__What is needed__: Would you return the data exactly as given, except for its pictures?
##### Data to examine
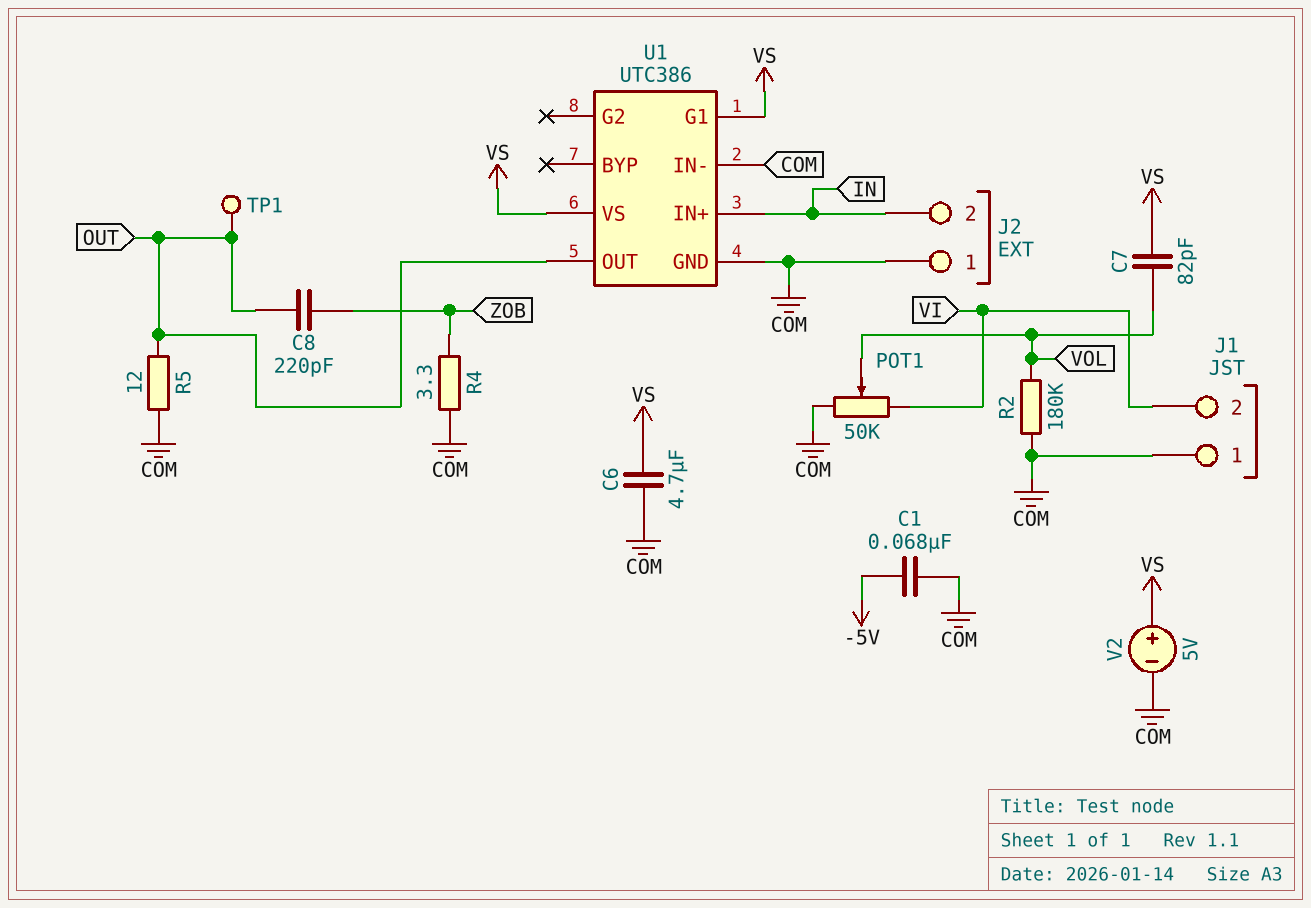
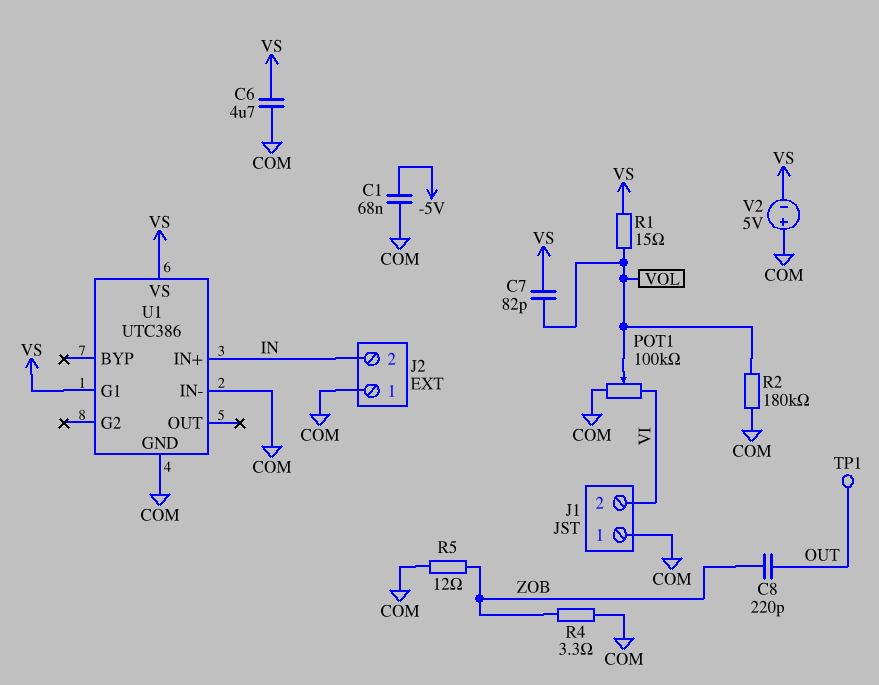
POT1: 50k (COM, VI, wiper VOL) -> 100k (COM, VI, wiper VOL)
R1: none -> 15 (VOL, VS)
R5: 12 (COM, OUT) -> 12 (COM, ZOB)
U1 pin OUT: OUT -> none
V2: 5V (plus VS, minus COM) -> 5V (plus COM, minus VS)

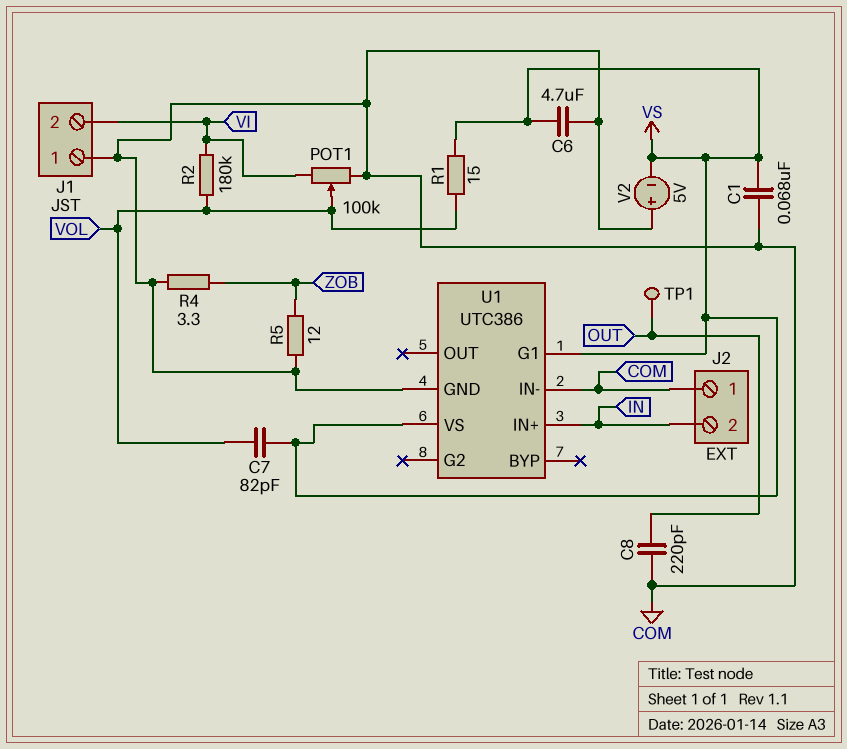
C1: 68nF (-5V, COM) -> 68nF (COM, VS)
C8: 220pF (OUT, ZOB) -> 220pF (COM, OUT)
R2: 180k (COM, VOL) -> 180k (VI, VOL)

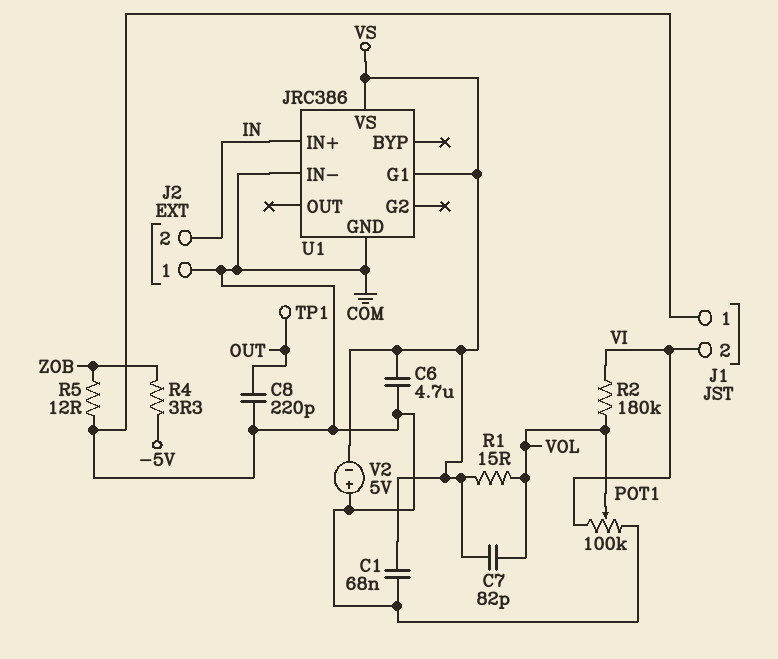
R4: 3.3 (COM, ZOB) -> 3.3 (-5V, ZOB)
U1: UTC386 -> JRC386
##########
__Response below__:
POT1: 50k (COM, VI, wiper VOL) -> 100k (COM, VI, wiper VOL)
R1: none -> 15 (VOL, VS)
R5: 12 (COM, OUT) -> 12 (COM, ZOB)
U1 pin OUT: OUT -> none
V2: 5V (plus VS, minus COM) -> 5V (plus COM, minus VS)

C1: 68nF (-5V, COM) -> 68nF (COM, VS)
C8: 220pF (OUT, ZOB) -> 220pF (COM, OUT)
R2: 180k (COM, VOL) -> 180k (VI, VOL)

R4: 3.3 (COM, ZOB) -> 3.3 (-5V, ZOB)
U1: UTC386 -> JRC386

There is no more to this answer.